» Exercise prompt: From the entries, copy each line that includes "yellow".

» Data provided:
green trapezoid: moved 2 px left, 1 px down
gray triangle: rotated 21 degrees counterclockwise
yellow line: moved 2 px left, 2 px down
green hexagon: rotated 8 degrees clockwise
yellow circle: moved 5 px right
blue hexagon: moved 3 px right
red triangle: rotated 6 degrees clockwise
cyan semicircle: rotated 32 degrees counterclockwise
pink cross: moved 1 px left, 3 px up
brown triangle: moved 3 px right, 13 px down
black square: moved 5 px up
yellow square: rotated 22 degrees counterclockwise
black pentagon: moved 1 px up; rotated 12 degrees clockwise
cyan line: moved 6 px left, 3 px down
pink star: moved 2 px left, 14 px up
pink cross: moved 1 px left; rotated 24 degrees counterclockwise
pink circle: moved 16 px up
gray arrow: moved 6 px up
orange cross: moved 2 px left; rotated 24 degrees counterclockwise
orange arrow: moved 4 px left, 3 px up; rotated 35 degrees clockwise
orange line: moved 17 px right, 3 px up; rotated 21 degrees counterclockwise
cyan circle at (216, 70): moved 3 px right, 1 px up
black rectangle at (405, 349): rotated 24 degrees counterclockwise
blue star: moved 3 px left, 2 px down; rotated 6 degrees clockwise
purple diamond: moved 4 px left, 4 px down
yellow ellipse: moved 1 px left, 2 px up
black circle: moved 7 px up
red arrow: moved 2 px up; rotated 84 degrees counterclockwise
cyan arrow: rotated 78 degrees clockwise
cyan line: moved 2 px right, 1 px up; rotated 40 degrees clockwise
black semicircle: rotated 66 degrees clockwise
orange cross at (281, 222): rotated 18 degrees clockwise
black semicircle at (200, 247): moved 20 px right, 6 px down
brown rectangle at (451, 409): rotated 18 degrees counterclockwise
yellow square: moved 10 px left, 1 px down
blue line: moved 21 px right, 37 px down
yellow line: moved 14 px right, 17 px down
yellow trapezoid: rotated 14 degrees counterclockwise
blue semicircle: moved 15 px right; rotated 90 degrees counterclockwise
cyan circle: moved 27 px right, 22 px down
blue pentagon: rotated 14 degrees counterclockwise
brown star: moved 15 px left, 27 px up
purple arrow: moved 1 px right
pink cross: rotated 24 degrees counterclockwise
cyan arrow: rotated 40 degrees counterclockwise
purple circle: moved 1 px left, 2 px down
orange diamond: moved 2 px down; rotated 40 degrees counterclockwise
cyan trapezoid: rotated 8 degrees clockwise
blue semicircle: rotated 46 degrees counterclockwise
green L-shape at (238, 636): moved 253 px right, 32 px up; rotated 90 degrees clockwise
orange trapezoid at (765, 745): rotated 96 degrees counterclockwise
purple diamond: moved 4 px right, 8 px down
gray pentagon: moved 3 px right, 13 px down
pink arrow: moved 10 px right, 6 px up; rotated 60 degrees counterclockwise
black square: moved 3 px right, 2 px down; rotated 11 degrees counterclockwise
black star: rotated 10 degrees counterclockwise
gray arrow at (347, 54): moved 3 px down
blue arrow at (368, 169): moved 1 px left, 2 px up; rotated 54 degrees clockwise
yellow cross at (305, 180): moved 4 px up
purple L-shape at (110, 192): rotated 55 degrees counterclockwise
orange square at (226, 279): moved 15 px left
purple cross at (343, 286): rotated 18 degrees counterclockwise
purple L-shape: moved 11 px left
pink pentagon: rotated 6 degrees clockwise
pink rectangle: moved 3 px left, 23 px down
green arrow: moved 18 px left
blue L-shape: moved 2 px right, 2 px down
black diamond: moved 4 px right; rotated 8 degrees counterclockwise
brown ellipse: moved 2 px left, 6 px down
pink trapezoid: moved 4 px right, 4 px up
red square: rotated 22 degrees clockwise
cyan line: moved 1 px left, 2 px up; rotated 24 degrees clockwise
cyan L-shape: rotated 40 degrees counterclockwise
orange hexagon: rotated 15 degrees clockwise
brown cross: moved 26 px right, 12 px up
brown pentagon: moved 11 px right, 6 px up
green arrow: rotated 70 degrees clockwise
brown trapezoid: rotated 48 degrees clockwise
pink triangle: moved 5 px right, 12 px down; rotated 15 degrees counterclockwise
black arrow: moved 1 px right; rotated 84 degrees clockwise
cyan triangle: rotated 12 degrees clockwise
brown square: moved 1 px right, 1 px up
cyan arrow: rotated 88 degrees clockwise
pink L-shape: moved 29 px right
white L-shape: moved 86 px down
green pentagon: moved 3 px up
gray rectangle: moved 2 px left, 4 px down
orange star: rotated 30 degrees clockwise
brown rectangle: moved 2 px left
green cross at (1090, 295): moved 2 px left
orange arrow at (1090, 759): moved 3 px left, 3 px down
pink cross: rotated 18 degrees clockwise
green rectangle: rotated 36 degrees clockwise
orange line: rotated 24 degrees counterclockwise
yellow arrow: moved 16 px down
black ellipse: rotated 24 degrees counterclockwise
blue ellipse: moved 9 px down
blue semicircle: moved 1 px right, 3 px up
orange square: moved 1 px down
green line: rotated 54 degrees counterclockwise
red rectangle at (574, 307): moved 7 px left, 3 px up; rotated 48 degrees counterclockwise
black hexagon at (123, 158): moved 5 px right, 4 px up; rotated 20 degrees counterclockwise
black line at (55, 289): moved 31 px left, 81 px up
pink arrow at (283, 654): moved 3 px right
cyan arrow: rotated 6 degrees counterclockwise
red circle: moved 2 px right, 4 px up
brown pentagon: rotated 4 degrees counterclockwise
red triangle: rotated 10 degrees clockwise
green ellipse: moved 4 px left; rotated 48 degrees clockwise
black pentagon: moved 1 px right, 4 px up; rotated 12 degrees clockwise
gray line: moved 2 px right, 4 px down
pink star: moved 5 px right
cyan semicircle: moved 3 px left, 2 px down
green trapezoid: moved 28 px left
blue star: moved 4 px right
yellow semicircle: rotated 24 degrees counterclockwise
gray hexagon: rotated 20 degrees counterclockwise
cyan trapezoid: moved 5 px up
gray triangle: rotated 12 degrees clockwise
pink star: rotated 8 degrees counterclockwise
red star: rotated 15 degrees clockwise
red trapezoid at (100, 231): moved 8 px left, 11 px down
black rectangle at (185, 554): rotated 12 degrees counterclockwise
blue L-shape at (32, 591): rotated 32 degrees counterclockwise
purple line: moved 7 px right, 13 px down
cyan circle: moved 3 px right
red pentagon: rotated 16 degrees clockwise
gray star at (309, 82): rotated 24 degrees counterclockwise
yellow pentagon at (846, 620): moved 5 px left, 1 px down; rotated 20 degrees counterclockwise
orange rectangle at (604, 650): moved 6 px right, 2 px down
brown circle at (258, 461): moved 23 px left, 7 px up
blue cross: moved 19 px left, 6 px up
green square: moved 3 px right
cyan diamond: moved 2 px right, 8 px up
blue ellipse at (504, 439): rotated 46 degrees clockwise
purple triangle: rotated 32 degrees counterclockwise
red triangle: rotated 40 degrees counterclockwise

» Result of this exercise:
yellow line: moved 2 px left, 2 px down
yellow circle: moved 5 px right
yellow square: rotated 22 degrees counterclockwise
yellow ellipse: moved 1 px left, 2 px up
yellow square: moved 10 px left, 1 px down
yellow line: moved 14 px right, 17 px down
yellow trapezoid: rotated 14 degrees counterclockwise
yellow cross at (305, 180): moved 4 px up
yellow arrow: moved 16 px down
yellow semicircle: rotated 24 degrees counterclockwise
yellow pentagon at (846, 620): moved 5 px left, 1 px down; rotated 20 degrees counterclockwise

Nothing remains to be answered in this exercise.